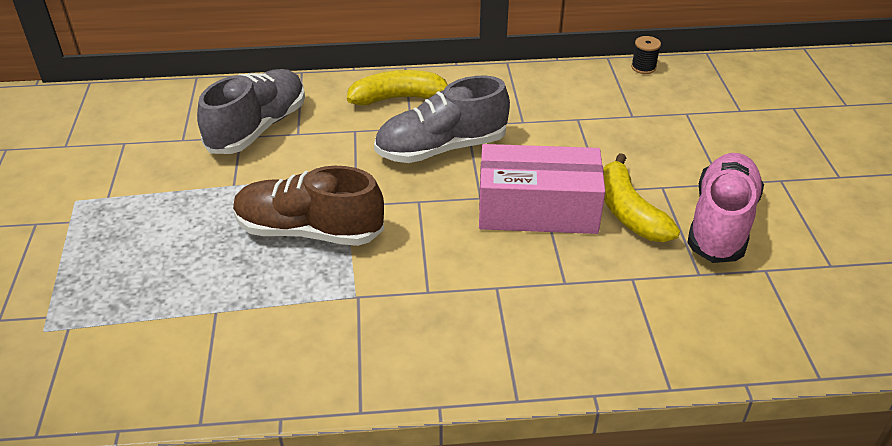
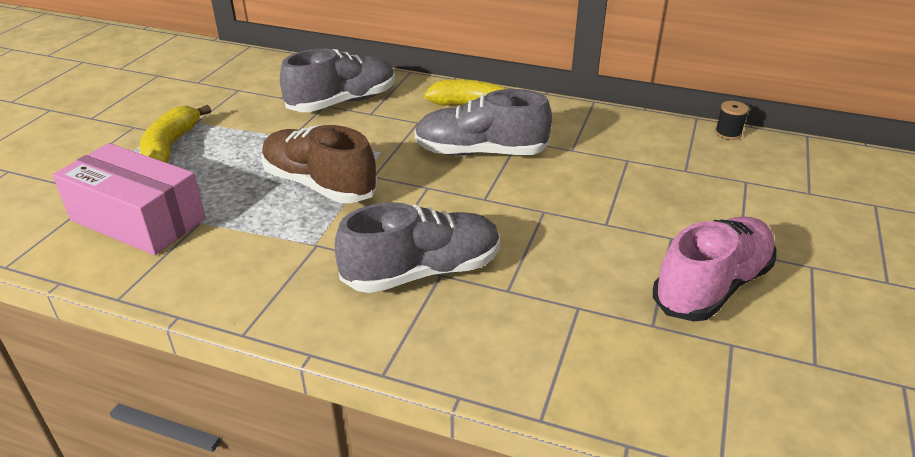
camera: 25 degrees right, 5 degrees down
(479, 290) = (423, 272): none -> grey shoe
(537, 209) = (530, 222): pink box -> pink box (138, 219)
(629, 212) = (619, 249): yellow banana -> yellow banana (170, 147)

------------------------------------------------------------

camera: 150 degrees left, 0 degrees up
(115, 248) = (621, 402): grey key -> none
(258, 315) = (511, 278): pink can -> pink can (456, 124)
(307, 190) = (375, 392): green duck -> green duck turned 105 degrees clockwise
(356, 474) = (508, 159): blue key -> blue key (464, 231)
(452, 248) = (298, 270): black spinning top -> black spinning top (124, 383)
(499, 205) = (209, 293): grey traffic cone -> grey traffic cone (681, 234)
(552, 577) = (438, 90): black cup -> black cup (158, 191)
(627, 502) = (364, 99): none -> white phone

------------------------------------------------------------

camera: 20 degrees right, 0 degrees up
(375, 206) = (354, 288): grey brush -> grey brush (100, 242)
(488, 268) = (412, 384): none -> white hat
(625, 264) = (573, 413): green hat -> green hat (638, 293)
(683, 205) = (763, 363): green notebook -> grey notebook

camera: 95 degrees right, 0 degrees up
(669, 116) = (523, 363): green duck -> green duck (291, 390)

------------------------------------------------------------

Directions: The answer is the run of lines above from the line containing "(683, 205) = (763, 363): green" through the line containing "(669, 116) = (523, 363): green", copied exactly and alone.

Result for this task:
(683, 205) = (763, 363): green notebook -> grey notebook

camera: 95 degrees right, 0 degrees up
(669, 116) = (523, 363): green duck -> green duck (291, 390)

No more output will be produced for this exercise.